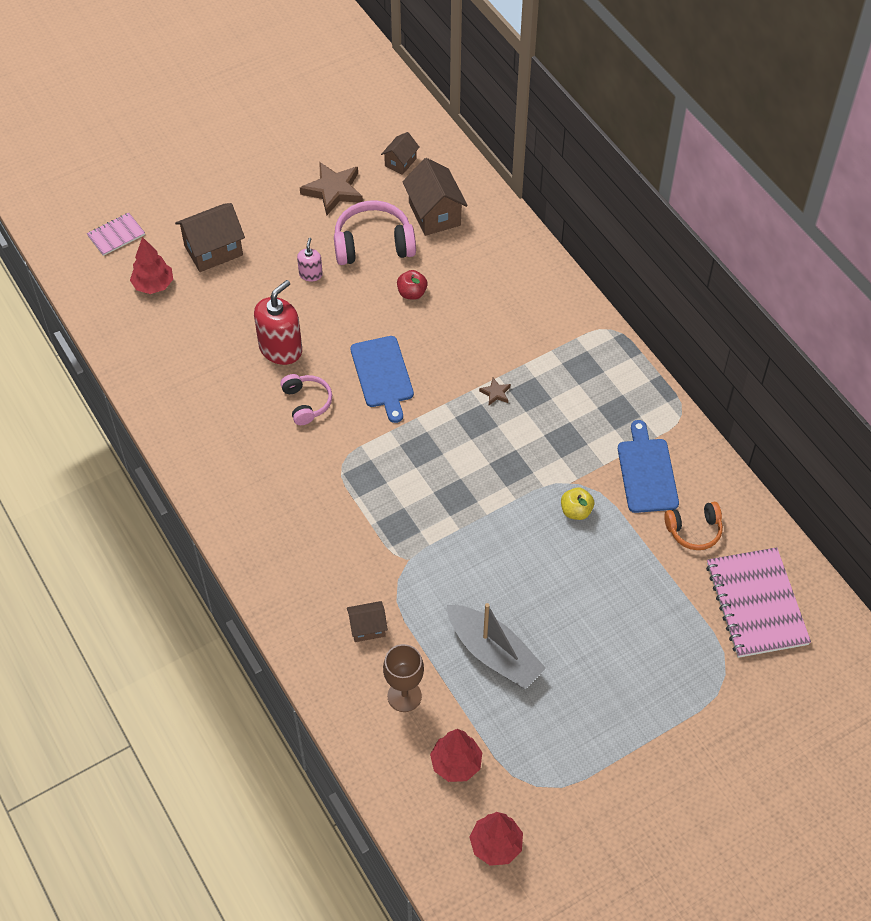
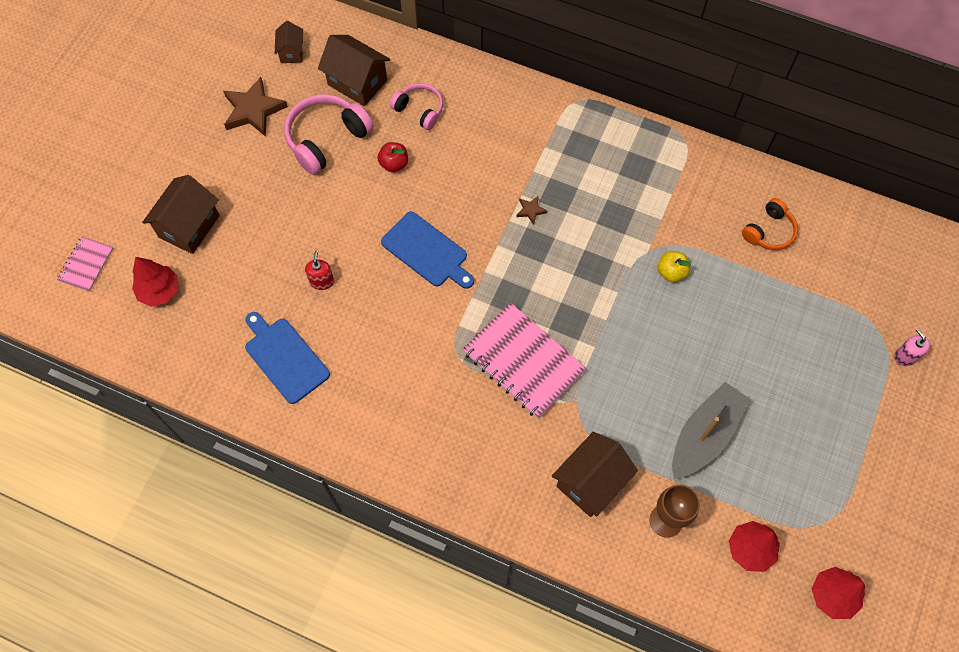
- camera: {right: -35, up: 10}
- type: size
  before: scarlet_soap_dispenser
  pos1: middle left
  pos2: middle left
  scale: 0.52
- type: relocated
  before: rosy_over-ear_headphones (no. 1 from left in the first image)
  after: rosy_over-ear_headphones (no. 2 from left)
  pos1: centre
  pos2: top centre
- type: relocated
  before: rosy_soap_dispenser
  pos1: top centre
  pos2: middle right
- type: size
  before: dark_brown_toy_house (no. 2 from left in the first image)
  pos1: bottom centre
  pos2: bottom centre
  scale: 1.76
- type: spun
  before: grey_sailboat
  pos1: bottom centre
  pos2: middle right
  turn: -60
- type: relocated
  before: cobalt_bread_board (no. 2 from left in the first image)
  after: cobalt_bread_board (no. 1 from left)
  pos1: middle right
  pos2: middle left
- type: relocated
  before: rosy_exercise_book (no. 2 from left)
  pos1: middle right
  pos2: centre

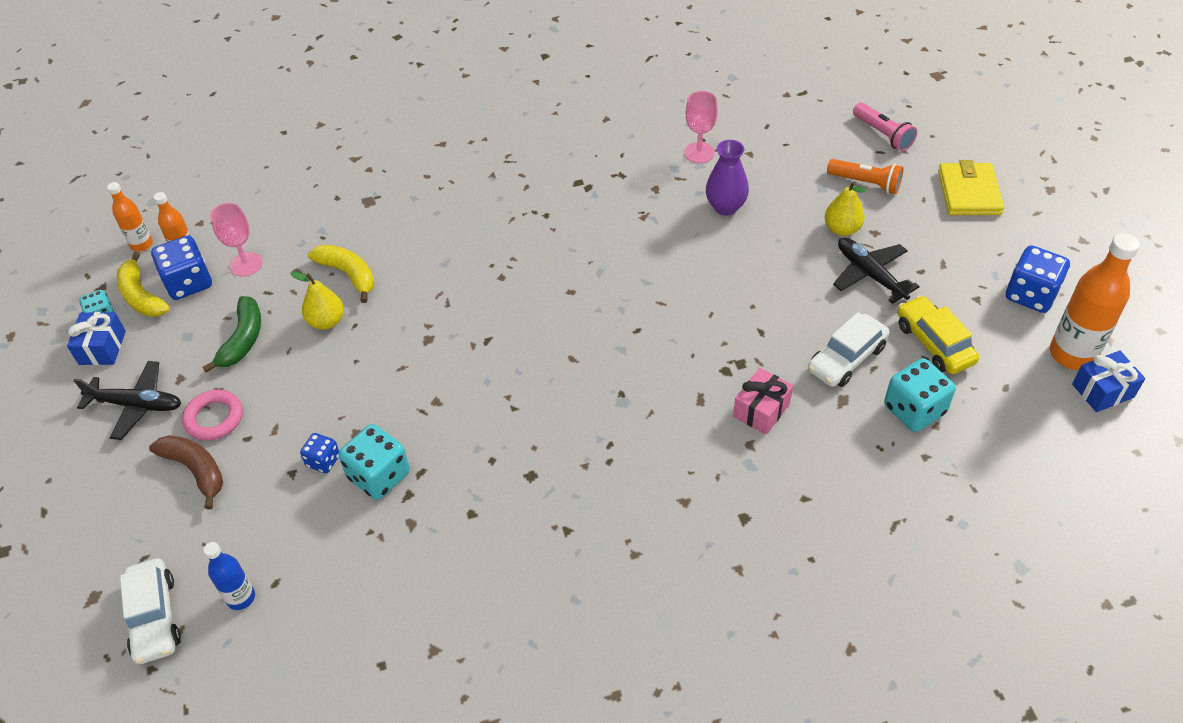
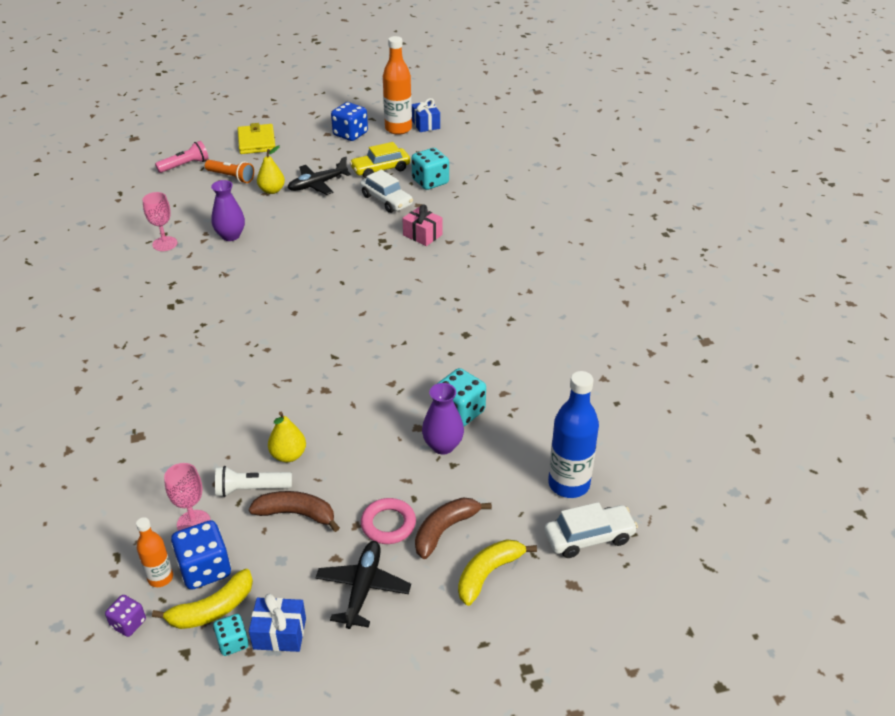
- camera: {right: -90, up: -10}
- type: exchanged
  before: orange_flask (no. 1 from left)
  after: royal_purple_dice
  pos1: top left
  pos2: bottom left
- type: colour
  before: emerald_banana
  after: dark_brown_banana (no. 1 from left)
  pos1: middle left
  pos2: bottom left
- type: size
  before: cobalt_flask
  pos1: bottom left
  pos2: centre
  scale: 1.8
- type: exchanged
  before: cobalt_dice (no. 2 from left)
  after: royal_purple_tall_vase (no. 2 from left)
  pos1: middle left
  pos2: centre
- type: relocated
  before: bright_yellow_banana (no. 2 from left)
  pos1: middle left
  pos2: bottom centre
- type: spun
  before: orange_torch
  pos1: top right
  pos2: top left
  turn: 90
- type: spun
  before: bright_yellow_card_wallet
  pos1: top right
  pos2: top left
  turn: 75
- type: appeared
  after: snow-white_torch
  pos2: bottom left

• _Task brief_: Set down every line of the entries above again, exactly as written, but not the pictures.

• _Solution to the problem_:
- camera: {right: -35, up: 10}
- type: size
  before: scarlet_soap_dispenser
  pos1: middle left
  pos2: middle left
  scale: 0.52
- type: relocated
  before: rosy_over-ear_headphones (no. 1 from left in the first image)
  after: rosy_over-ear_headphones (no. 2 from left)
  pos1: centre
  pos2: top centre
- type: relocated
  before: rosy_soap_dispenser
  pos1: top centre
  pos2: middle right
- type: size
  before: dark_brown_toy_house (no. 2 from left in the first image)
  pos1: bottom centre
  pos2: bottom centre
  scale: 1.76
- type: spun
  before: grey_sailboat
  pos1: bottom centre
  pos2: middle right
  turn: -60
- type: relocated
  before: cobalt_bread_board (no. 2 from left in the first image)
  after: cobalt_bread_board (no. 1 from left)
  pos1: middle right
  pos2: middle left
- type: relocated
  before: rosy_exercise_book (no. 2 from left)
  pos1: middle right
  pos2: centre

- camera: {right: -90, up: -10}
- type: exchanged
  before: orange_flask (no. 1 from left)
  after: royal_purple_dice
  pos1: top left
  pos2: bottom left
- type: colour
  before: emerald_banana
  after: dark_brown_banana (no. 1 from left)
  pos1: middle left
  pos2: bottom left
- type: size
  before: cobalt_flask
  pos1: bottom left
  pos2: centre
  scale: 1.8
- type: exchanged
  before: cobalt_dice (no. 2 from left)
  after: royal_purple_tall_vase (no. 2 from left)
  pos1: middle left
  pos2: centre
- type: relocated
  before: bright_yellow_banana (no. 2 from left)
  pos1: middle left
  pos2: bottom centre
- type: spun
  before: orange_torch
  pos1: top right
  pos2: top left
  turn: 90
- type: spun
  before: bright_yellow_card_wallet
  pos1: top right
  pos2: top left
  turn: 75
- type: appeared
  after: snow-white_torch
  pos2: bottom left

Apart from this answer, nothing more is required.